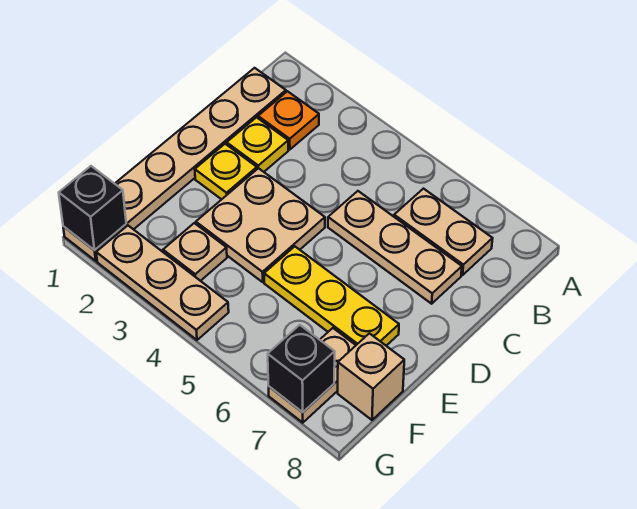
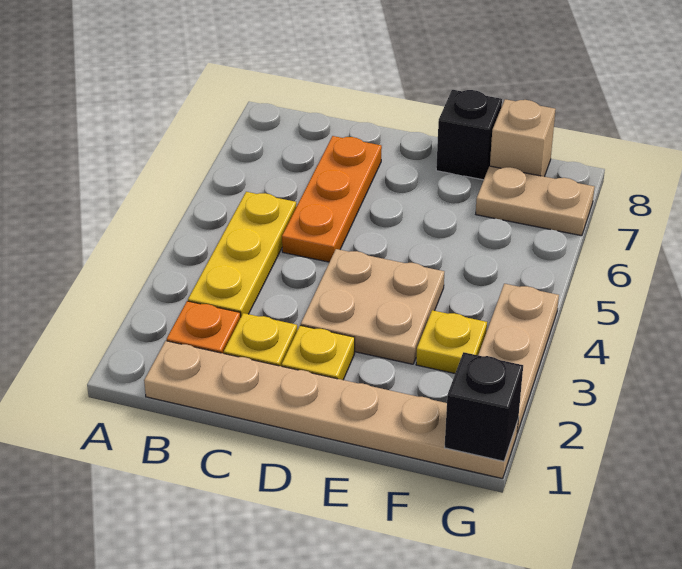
tan plate B6:B7 level 1 -> none
tan plate C5:C7 level 1 -> orange plate C5:C7 level 1
yellow plate E5:E7 level 1 -> yellow plate B3:B5 level 1
tan plate F3 level 1 -> yellow plate F3 level 1
black brick G7 level 2 -> black brick E8 level 1

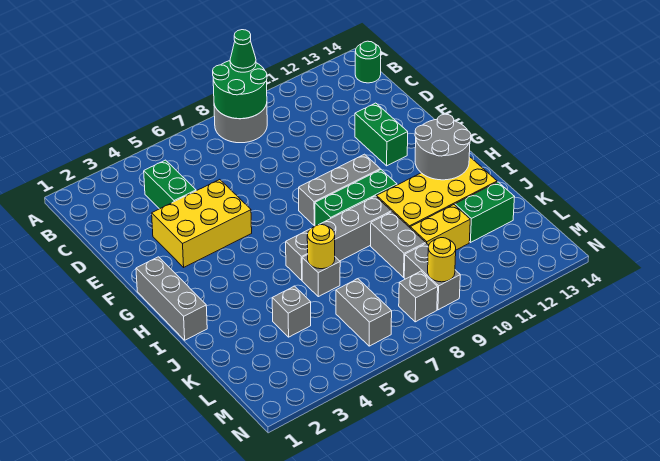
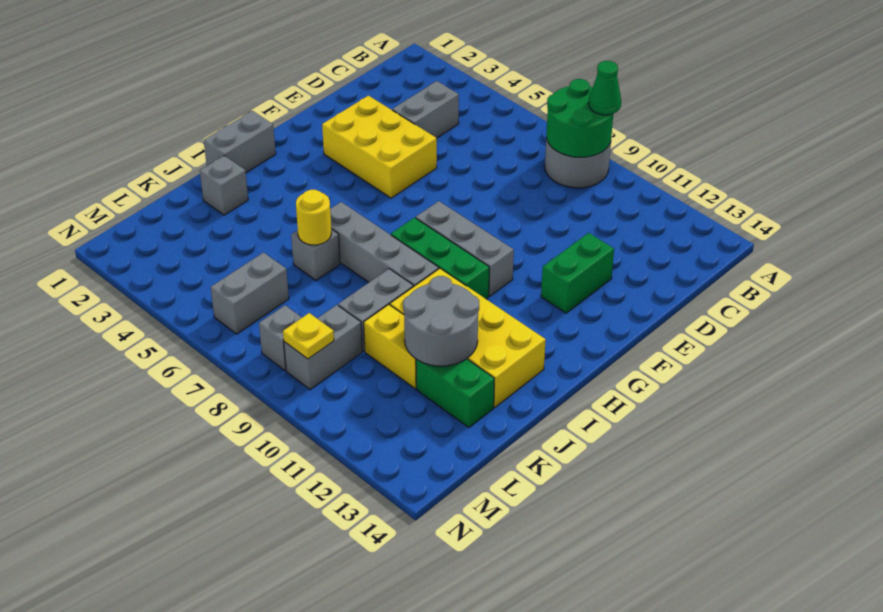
green round brick B14 level 1 -> none
green brick C4:D4 level 1 -> grey brick C4:D4 level 1
grey brick G1:I1 level 1 -> grey brick H1:I1 level 1
grey round brick H12:I13 level 2 -> grey round brick J11:K12 level 2
grey brick K4 level 1 -> grey brick J2 level 1
yellow round brick M9 level 2 -> yellow plate M9 level 2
┄┄┄┄┄┄
→ **Exercise aim**
Return the lines beginning at the one that contains "grey brick K4" and continuing through the last line of the data, exactly as they stand and without any others.

→ **Answer space**
grey brick K4 level 1 -> grey brick J2 level 1
yellow round brick M9 level 2 -> yellow plate M9 level 2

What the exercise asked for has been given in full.